Items from a dataset
------------------------------------------------------------
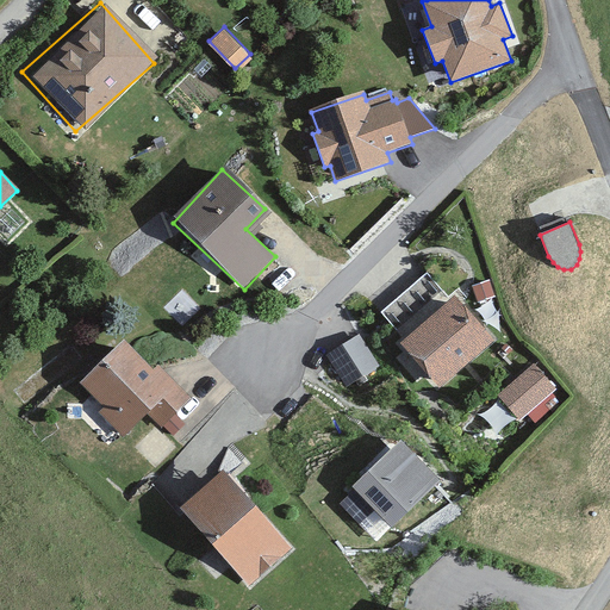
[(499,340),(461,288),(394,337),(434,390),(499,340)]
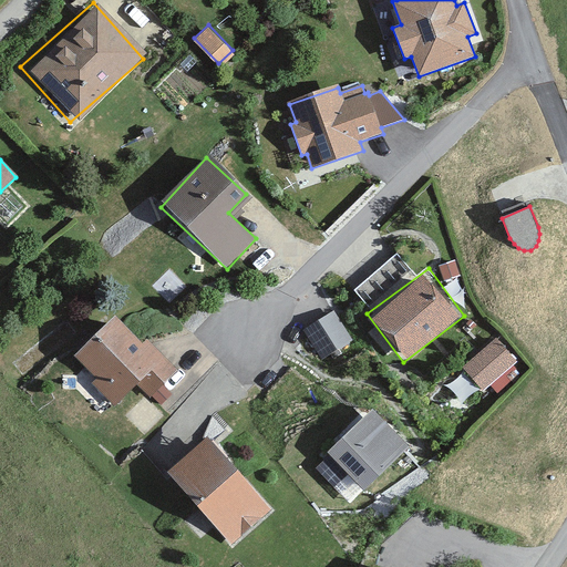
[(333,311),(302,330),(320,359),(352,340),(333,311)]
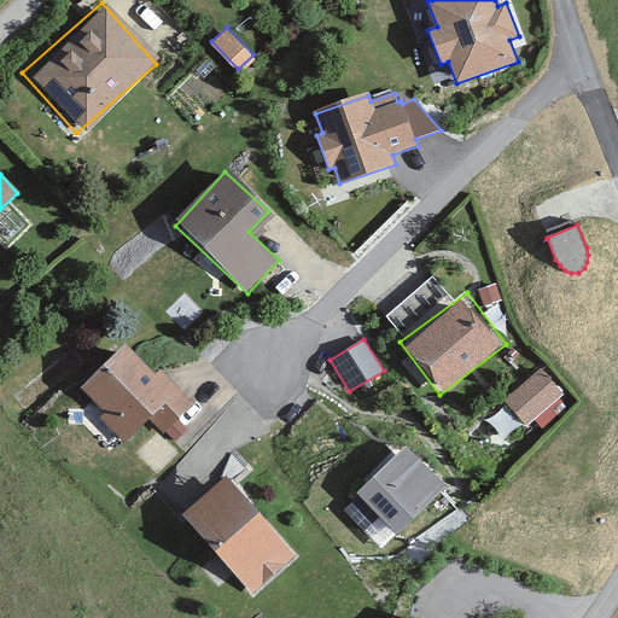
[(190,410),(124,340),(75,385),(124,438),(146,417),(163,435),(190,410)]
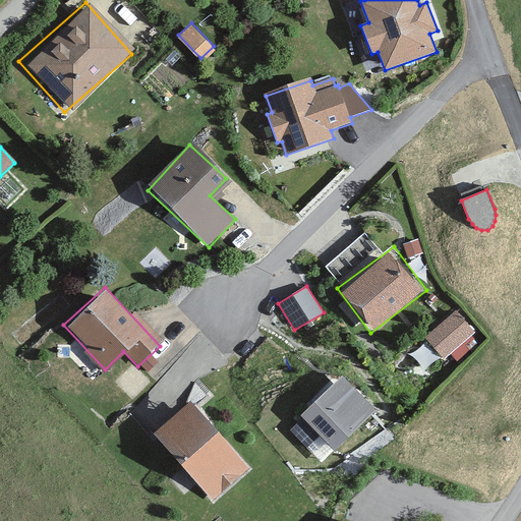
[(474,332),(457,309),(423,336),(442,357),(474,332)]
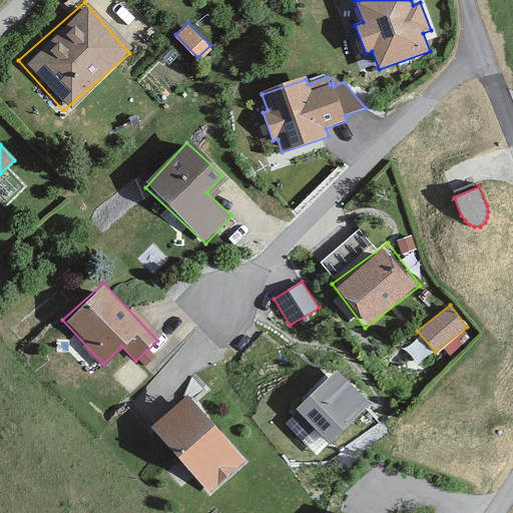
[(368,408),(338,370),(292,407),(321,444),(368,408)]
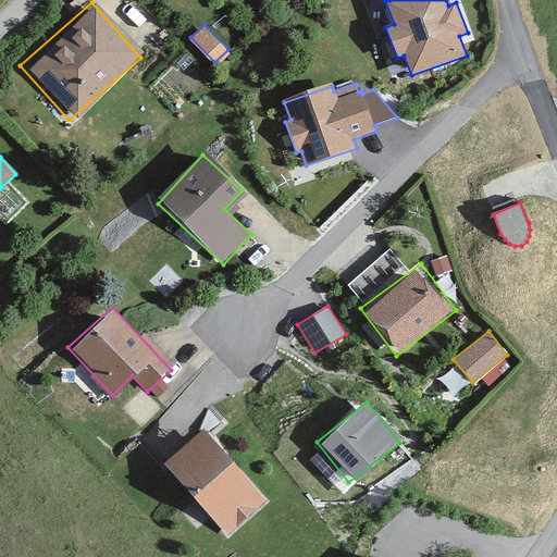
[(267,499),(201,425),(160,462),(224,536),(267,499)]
------------------------------------------------------------
## Work item
The pictures in the entries above should be left out; all else must be copied exactly.

## Answer to the problem
[(499,340),(461,288),(394,337),(434,390),(499,340)]
[(333,311),(302,330),(320,359),(352,340),(333,311)]
[(190,410),(124,340),(75,385),(124,438),(146,417),(163,435),(190,410)]
[(474,332),(457,309),(423,336),(442,357),(474,332)]
[(368,408),(338,370),(292,407),(321,444),(368,408)]
[(267,499),(201,425),(160,462),(224,536),(267,499)]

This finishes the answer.